**PROBLEM DESCRIPTION:**
In the data below, how many lines contain the string "coloured"? Give only the number.

**Stored data:**

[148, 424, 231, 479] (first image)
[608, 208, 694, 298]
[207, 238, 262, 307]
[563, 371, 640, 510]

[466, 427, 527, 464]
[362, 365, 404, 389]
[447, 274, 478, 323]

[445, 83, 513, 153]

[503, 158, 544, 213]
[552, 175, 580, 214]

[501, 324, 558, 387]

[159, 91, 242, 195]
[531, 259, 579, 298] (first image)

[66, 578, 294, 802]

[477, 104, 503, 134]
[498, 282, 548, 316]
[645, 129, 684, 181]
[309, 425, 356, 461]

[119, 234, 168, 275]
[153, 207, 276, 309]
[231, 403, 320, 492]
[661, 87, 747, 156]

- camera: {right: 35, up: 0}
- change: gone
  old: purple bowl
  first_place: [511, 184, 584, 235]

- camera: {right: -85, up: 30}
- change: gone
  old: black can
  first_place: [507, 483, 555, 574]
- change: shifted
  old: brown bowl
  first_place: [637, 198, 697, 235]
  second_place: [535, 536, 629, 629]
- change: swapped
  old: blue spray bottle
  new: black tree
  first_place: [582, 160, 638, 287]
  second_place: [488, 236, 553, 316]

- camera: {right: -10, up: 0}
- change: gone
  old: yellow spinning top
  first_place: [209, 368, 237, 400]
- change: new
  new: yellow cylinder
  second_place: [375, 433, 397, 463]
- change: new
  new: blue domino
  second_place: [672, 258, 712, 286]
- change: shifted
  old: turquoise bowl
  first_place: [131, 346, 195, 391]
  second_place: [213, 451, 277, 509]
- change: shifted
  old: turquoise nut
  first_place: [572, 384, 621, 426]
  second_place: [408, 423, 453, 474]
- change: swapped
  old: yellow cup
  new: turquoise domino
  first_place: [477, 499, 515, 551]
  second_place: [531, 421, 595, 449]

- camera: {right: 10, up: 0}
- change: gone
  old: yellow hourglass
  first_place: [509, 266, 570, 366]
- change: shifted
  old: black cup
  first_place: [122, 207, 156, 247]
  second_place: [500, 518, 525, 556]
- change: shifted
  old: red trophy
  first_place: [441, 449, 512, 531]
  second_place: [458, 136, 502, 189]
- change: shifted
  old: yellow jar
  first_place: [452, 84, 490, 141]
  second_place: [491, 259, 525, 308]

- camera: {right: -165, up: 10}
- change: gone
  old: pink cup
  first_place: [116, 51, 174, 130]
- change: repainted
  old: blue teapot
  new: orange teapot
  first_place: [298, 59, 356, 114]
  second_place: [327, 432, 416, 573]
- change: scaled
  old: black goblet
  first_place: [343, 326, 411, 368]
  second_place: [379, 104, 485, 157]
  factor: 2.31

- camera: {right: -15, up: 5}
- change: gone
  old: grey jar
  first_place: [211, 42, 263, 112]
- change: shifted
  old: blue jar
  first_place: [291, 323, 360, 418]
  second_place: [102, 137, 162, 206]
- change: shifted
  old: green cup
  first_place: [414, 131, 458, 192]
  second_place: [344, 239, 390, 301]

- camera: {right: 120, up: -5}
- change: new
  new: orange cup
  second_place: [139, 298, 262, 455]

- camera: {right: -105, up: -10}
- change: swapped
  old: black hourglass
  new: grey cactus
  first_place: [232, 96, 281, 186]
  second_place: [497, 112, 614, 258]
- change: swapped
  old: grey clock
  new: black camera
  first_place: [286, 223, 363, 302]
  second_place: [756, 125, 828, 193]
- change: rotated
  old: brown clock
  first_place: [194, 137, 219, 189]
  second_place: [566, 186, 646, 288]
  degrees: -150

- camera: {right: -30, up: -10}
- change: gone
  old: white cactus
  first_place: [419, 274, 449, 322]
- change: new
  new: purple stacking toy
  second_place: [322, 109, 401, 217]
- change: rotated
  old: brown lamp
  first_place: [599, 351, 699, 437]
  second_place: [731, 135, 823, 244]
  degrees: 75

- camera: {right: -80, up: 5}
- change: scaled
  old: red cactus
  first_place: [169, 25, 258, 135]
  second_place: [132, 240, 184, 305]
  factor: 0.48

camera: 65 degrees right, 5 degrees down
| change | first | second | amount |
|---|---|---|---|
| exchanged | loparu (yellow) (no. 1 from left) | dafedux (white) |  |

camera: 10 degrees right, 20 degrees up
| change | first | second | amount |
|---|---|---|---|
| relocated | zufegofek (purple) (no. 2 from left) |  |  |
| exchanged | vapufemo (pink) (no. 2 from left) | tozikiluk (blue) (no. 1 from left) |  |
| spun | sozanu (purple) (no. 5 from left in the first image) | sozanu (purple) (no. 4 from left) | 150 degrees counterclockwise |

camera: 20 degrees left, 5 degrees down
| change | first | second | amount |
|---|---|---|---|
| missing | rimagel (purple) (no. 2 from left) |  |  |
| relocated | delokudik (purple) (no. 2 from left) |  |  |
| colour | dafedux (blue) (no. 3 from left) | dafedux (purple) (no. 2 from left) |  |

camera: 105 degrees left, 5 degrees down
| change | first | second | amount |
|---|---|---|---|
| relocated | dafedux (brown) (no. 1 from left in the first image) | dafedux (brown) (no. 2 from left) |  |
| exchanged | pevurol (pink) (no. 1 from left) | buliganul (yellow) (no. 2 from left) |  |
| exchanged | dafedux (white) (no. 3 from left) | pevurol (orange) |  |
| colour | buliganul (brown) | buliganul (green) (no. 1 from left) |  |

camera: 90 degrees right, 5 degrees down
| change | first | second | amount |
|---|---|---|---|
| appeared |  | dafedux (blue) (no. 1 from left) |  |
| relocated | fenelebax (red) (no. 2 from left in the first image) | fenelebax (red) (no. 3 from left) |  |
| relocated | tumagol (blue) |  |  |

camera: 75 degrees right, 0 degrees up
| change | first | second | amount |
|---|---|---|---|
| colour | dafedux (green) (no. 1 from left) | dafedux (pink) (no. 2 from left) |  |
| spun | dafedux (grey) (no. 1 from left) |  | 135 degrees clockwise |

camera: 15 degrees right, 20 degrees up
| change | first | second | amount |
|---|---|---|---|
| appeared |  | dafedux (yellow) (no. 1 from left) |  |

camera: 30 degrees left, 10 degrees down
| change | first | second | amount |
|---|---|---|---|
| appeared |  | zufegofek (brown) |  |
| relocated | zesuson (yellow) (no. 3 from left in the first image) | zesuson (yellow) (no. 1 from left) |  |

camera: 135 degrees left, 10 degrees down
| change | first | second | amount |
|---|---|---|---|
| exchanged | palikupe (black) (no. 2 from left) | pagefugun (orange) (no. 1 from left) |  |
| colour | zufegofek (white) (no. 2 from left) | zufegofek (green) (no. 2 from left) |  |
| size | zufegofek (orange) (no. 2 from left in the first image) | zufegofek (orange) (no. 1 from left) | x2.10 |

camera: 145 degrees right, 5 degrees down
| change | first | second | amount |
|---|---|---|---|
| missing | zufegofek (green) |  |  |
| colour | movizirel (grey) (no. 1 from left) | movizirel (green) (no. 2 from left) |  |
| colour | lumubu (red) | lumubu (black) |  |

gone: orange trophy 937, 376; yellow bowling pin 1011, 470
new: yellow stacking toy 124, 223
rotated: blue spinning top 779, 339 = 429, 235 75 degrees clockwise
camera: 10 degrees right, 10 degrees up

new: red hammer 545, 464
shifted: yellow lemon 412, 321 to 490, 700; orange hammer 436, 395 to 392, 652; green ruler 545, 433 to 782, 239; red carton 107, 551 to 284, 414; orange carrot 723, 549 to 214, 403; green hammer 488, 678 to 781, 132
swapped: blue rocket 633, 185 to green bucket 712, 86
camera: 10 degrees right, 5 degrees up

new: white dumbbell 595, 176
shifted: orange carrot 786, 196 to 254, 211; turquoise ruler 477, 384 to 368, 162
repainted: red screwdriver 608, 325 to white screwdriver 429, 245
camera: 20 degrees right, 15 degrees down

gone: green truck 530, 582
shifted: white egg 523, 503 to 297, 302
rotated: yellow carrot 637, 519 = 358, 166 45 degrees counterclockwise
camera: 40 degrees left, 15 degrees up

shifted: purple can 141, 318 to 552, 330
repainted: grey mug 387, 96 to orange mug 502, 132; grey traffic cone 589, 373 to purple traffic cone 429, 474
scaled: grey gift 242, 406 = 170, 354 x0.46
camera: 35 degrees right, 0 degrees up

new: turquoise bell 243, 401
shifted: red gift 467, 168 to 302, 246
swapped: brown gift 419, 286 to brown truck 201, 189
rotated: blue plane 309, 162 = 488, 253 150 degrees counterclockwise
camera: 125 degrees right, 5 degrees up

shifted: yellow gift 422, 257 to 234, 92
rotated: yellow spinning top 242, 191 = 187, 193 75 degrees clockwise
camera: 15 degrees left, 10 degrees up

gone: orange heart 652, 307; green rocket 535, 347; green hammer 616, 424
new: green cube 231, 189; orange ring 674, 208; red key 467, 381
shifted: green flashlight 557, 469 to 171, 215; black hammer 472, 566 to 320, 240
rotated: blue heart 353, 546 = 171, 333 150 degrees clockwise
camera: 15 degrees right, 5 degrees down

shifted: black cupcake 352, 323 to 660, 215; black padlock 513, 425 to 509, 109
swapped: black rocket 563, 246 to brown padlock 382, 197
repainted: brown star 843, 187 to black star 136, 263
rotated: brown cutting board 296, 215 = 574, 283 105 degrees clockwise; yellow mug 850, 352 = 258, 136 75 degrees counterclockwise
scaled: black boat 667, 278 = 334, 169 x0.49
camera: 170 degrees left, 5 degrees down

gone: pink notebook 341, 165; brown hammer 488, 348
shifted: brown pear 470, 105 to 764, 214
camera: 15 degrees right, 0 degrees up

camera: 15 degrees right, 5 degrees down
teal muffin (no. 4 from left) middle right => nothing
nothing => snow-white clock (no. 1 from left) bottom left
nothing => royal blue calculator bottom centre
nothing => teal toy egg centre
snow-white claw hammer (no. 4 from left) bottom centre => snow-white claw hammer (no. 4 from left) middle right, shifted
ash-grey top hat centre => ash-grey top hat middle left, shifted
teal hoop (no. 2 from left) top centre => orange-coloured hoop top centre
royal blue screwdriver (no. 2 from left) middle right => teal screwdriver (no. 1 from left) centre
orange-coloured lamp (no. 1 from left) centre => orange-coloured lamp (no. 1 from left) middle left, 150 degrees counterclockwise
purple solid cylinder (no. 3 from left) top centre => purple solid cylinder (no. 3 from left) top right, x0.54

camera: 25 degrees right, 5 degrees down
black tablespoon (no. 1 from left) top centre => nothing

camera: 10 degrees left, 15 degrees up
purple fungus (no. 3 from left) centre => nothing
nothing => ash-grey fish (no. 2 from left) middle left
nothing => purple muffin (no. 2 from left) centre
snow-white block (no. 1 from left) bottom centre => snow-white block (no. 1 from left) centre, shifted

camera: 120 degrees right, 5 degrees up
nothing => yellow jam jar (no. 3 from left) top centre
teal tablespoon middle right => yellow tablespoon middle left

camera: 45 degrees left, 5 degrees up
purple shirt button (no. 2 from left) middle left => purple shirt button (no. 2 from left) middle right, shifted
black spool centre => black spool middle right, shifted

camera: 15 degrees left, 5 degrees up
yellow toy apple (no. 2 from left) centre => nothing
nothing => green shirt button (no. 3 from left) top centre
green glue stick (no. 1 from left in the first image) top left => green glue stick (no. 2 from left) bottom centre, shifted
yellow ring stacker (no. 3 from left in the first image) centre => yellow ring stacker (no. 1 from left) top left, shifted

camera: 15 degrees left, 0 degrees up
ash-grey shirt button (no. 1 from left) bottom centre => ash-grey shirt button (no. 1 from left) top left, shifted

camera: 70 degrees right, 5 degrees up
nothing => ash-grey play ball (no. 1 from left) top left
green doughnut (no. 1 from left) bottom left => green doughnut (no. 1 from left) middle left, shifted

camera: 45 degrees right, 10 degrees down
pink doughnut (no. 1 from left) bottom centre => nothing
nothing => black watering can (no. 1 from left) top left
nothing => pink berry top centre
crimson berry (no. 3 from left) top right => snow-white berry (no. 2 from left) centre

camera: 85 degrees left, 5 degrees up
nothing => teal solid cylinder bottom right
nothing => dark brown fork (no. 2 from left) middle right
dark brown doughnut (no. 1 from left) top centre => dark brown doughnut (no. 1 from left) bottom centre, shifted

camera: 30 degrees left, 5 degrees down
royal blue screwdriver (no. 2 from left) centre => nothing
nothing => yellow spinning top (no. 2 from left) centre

**OUTPUT FOR THIS TASK:**
2